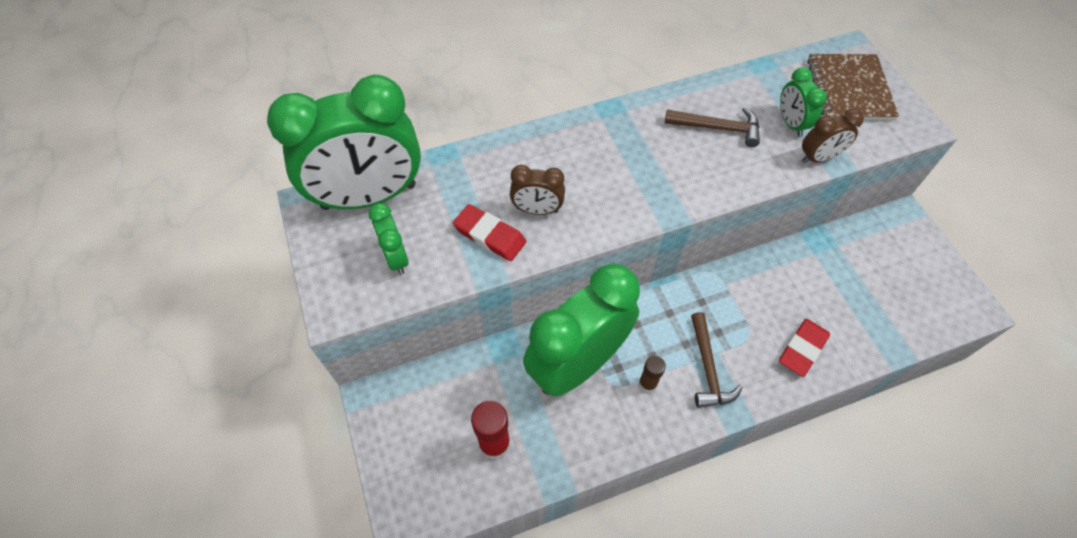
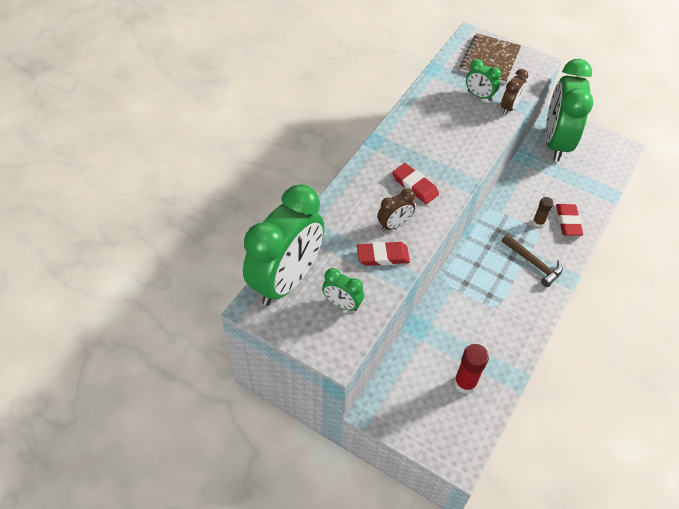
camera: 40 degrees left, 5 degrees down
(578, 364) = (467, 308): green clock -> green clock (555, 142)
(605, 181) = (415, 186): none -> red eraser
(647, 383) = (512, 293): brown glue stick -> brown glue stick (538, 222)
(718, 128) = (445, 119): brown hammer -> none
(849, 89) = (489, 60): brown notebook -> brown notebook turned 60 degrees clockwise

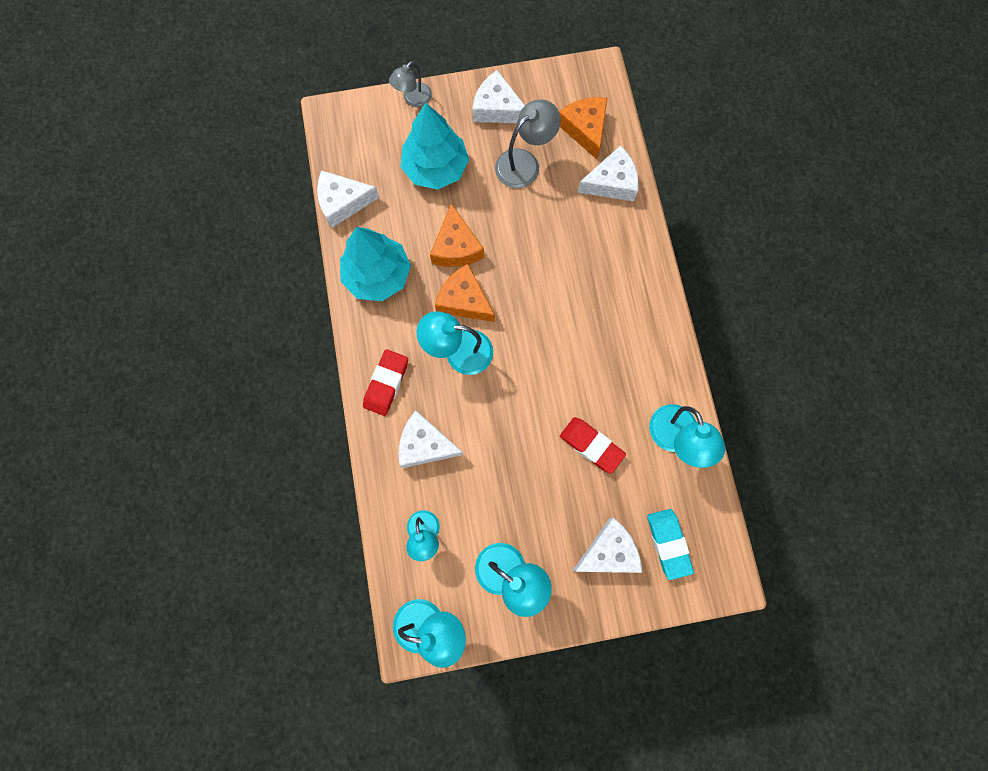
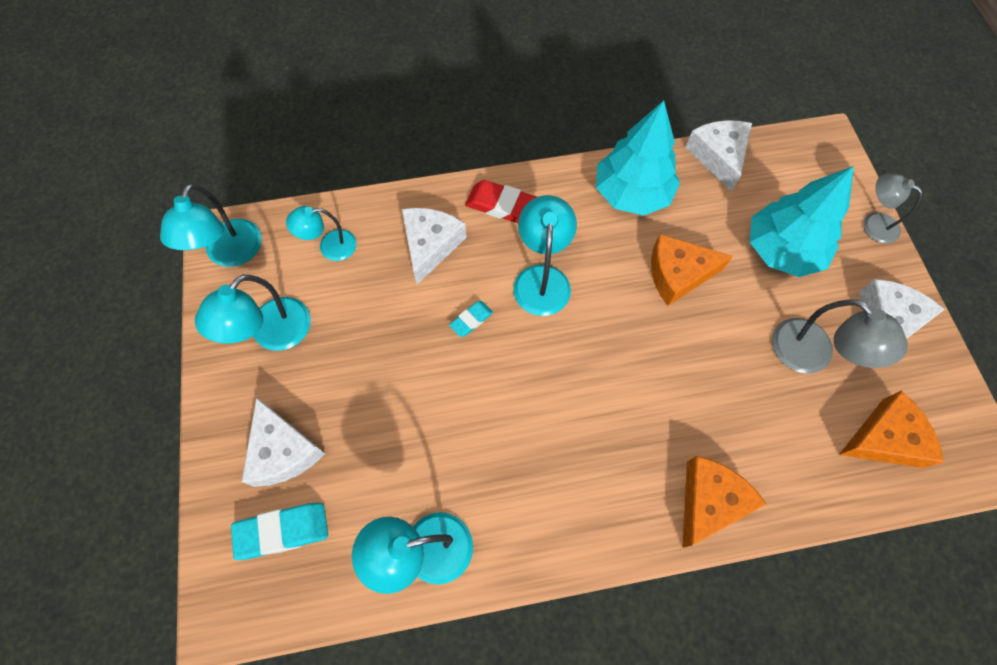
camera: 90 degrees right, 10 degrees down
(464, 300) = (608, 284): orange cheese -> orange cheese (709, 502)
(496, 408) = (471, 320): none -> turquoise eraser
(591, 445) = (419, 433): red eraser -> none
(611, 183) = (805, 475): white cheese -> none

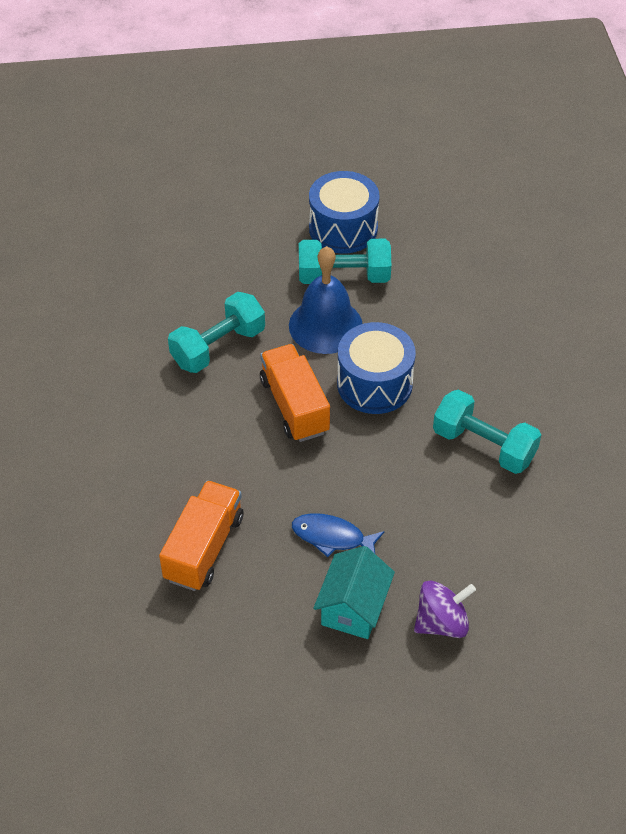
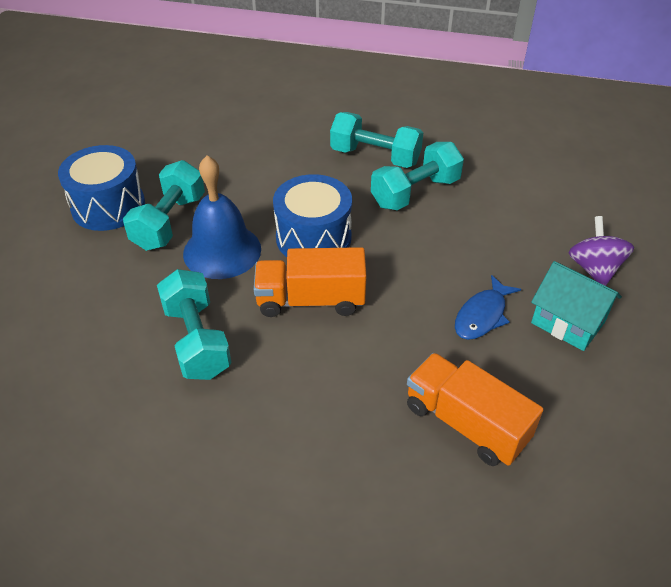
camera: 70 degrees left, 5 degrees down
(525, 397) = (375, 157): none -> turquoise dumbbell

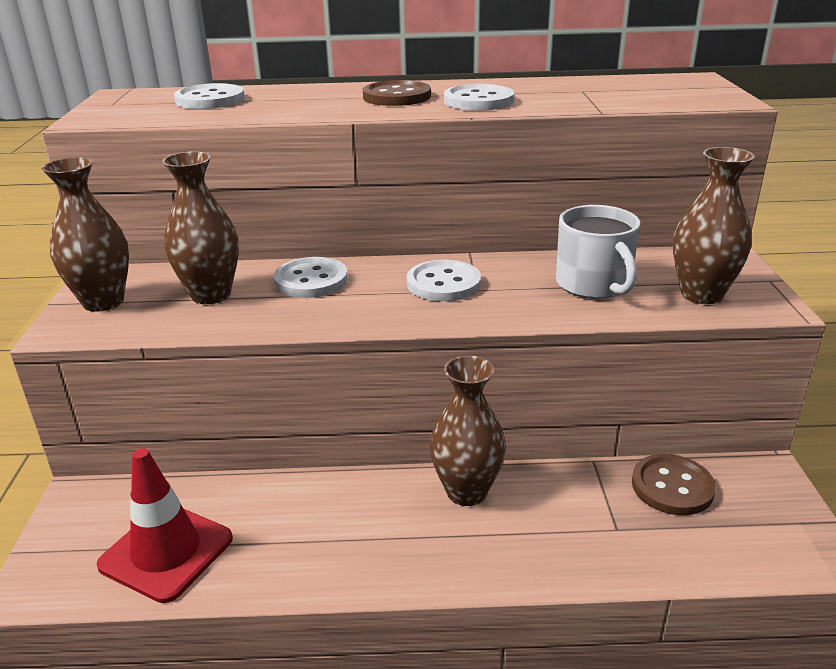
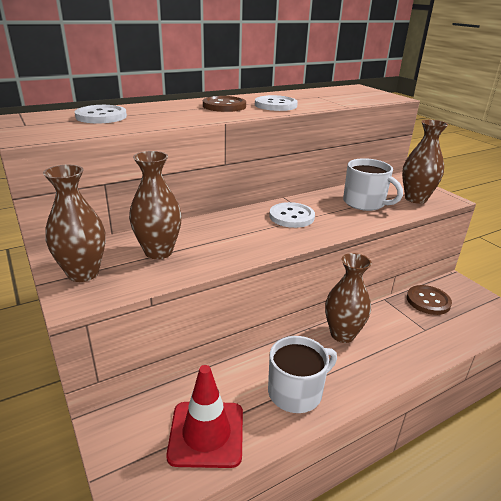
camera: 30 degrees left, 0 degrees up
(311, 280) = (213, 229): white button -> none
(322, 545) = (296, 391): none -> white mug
=-=-=
# TASK STATEMENT
Word for word, restate all of the data, but do not copy the pictures.

# SOLVED EXERCISE
camera: 40 degrees left, 5 degrees down
(578, 364) = (467, 308): green clock -> green clock (555, 142)
(605, 181) = (415, 186): none -> red eraser
(647, 383) = (512, 293): brown glue stick -> brown glue stick (538, 222)
(718, 128) = (445, 119): brown hammer -> none
(849, 89) = (489, 60): brown notebook -> brown notebook turned 60 degrees clockwise

camera: 90 degrees right, 10 degrees down
(464, 300) = (608, 284): orange cheese -> orange cheese (709, 502)
(496, 408) = (471, 320): none -> turquoise eraser
(591, 445) = (419, 433): red eraser -> none
(611, 183) = (805, 475): white cheese -> none

camera: 70 degrees left, 5 degrees down
(525, 397) = (375, 157): none -> turquoise dumbbell

camera: 30 degrees left, 0 degrees up
(311, 280) = (213, 229): white button -> none
(322, 545) = (296, 391): none -> white mug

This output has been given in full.